* **WHAT YOU HAVE TO DO**
Could you please retype all of the data below exactly?

Colored object listings
----

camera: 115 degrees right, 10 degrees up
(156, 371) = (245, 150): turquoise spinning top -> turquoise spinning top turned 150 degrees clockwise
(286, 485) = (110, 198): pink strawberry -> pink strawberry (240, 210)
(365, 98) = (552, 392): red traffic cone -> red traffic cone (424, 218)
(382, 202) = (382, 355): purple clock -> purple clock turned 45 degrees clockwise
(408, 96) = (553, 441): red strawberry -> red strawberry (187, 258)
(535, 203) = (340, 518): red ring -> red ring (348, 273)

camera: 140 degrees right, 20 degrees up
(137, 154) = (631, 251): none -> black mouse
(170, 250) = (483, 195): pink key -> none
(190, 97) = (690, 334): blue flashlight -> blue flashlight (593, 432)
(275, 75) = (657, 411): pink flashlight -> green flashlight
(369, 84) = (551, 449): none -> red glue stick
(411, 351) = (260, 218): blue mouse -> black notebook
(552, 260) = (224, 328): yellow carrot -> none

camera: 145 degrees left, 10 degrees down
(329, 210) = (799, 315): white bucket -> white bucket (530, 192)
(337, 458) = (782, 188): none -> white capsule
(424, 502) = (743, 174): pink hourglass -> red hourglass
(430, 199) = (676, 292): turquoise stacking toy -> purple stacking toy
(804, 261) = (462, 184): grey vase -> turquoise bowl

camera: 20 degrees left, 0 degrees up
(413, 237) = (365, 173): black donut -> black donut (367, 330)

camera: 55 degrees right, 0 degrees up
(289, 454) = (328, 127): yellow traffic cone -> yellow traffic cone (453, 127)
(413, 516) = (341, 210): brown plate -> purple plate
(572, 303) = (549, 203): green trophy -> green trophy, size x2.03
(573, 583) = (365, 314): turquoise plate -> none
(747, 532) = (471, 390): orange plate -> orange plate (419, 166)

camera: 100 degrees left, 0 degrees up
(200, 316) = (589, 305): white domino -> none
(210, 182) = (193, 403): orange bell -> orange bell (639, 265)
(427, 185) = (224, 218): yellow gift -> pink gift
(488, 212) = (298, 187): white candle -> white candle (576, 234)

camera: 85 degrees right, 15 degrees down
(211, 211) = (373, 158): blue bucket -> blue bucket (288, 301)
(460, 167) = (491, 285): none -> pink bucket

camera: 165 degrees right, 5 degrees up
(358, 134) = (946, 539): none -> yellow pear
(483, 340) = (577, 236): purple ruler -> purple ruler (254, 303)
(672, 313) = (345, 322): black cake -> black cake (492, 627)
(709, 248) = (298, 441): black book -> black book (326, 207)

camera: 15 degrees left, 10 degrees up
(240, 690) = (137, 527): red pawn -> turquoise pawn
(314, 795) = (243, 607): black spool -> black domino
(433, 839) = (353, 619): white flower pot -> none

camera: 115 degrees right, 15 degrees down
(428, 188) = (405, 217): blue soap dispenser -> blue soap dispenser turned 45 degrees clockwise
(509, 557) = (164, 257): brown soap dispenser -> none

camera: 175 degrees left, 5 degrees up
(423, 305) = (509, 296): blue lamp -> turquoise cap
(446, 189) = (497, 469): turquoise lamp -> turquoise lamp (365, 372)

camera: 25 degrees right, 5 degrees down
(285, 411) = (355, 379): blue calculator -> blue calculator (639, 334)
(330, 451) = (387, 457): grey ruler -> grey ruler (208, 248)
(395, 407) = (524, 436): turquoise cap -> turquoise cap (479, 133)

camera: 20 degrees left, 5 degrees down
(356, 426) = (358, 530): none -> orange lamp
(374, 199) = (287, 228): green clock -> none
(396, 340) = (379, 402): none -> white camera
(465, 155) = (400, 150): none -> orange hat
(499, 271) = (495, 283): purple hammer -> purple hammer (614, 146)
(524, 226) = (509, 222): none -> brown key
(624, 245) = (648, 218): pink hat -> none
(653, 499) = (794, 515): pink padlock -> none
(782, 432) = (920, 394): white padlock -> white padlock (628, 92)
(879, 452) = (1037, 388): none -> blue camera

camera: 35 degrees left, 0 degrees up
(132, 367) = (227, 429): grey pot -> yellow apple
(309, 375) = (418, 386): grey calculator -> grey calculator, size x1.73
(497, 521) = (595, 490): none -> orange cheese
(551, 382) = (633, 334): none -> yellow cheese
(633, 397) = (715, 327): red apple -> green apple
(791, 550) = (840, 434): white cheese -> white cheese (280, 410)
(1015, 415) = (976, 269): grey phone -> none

----

* **ANSWER TO THIS PROBLEM**
camera: 115 degrees right, 10 degrees up
(156, 371) = (245, 150): turquoise spinning top -> turquoise spinning top turned 150 degrees clockwise
(286, 485) = (110, 198): pink strawberry -> pink strawberry (240, 210)
(365, 98) = (552, 392): red traffic cone -> red traffic cone (424, 218)
(382, 202) = (382, 355): purple clock -> purple clock turned 45 degrees clockwise
(408, 96) = (553, 441): red strawberry -> red strawberry (187, 258)
(535, 203) = (340, 518): red ring -> red ring (348, 273)

camera: 140 degrees right, 20 degrees up
(137, 154) = (631, 251): none -> black mouse
(170, 250) = (483, 195): pink key -> none
(190, 97) = (690, 334): blue flashlight -> blue flashlight (593, 432)
(275, 75) = (657, 411): pink flashlight -> green flashlight
(369, 84) = (551, 449): none -> red glue stick
(411, 351) = (260, 218): blue mouse -> black notebook
(552, 260) = (224, 328): yellow carrot -> none

camera: 145 degrees left, 10 degrees down
(329, 210) = (799, 315): white bucket -> white bucket (530, 192)
(337, 458) = (782, 188): none -> white capsule
(424, 502) = (743, 174): pink hourglass -> red hourglass
(430, 199) = (676, 292): turquoise stacking toy -> purple stacking toy
(804, 261) = (462, 184): grey vase -> turquoise bowl

camera: 20 degrees left, 0 degrees up
(413, 237) = (365, 173): black donut -> black donut (367, 330)

camera: 55 degrees right, 0 degrees up
(289, 454) = (328, 127): yellow traffic cone -> yellow traffic cone (453, 127)
(413, 516) = (341, 210): brown plate -> purple plate
(572, 303) = (549, 203): green trophy -> green trophy, size x2.03
(573, 583) = (365, 314): turquoise plate -> none
(747, 532) = (471, 390): orange plate -> orange plate (419, 166)

camera: 100 degrees left, 0 degrees up
(200, 316) = (589, 305): white domino -> none
(210, 182) = (193, 403): orange bell -> orange bell (639, 265)
(427, 185) = (224, 218): yellow gift -> pink gift
(488, 212) = (298, 187): white candle -> white candle (576, 234)

camera: 85 degrees right, 15 degrees down
(211, 211) = (373, 158): blue bucket -> blue bucket (288, 301)
(460, 167) = (491, 285): none -> pink bucket

camera: 165 degrees right, 5 degrees up
(358, 134) = (946, 539): none -> yellow pear
(483, 340) = (577, 236): purple ruler -> purple ruler (254, 303)
(672, 313) = (345, 322): black cake -> black cake (492, 627)
(709, 248) = (298, 441): black book -> black book (326, 207)

camera: 15 degrees left, 10 degrees up
(240, 690) = (137, 527): red pawn -> turquoise pawn
(314, 795) = (243, 607): black spool -> black domino
(433, 839) = (353, 619): white flower pot -> none

camera: 115 degrees right, 15 degrees down
(428, 188) = (405, 217): blue soap dispenser -> blue soap dispenser turned 45 degrees clockwise
(509, 557) = (164, 257): brown soap dispenser -> none

camera: 175 degrees left, 5 degrees up
(423, 305) = (509, 296): blue lamp -> turquoise cap
(446, 189) = (497, 469): turquoise lamp -> turquoise lamp (365, 372)

camera: 25 degrees right, 5 degrees down
(285, 411) = (355, 379): blue calculator -> blue calculator (639, 334)
(330, 451) = (387, 457): grey ruler -> grey ruler (208, 248)
(395, 407) = (524, 436): turquoise cap -> turquoise cap (479, 133)

camera: 20 degrees left, 5 degrees down
(356, 426) = (358, 530): none -> orange lamp
(374, 199) = (287, 228): green clock -> none
(396, 340) = (379, 402): none -> white camera
(465, 155) = (400, 150): none -> orange hat
(499, 271) = (495, 283): purple hammer -> purple hammer (614, 146)
(524, 226) = (509, 222): none -> brown key
(624, 245) = (648, 218): pink hat -> none
(653, 499) = (794, 515): pink padlock -> none
(782, 432) = (920, 394): white padlock -> white padlock (628, 92)
(879, 452) = (1037, 388): none -> blue camera

camera: 35 degrees left, 0 degrees up
(132, 367) = (227, 429): grey pot -> yellow apple
(309, 375) = (418, 386): grey calculator -> grey calculator, size x1.73
(497, 521) = (595, 490): none -> orange cheese
(551, 382) = (633, 334): none -> yellow cheese
(633, 397) = (715, 327): red apple -> green apple
(791, 550) = (840, 434): white cheese -> white cheese (280, 410)
(1015, 415) = (976, 269): grey phone -> none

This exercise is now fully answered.